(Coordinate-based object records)
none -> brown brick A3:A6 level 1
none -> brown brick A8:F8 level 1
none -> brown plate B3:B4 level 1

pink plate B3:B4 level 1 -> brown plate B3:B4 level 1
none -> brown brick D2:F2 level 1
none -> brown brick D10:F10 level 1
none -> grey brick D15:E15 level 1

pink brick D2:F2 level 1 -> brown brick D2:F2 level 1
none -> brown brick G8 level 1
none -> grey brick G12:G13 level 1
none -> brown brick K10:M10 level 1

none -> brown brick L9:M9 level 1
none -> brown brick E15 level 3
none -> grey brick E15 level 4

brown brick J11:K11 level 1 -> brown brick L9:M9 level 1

...

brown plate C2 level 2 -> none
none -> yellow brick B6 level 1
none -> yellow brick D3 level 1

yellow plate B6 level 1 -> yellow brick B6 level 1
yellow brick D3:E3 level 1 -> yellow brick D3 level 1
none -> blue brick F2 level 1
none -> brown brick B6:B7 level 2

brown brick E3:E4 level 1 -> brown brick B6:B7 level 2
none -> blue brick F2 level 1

> **Work required**
The records are given above. Copy each line in them that holds "plate".

> **Written response**
none -> brown plate B3:B4 level 1
pink plate B3:B4 level 1 -> brown plate B3:B4 level 1
brown plate C2 level 2 -> none
yellow plate B6 level 1 -> yellow brick B6 level 1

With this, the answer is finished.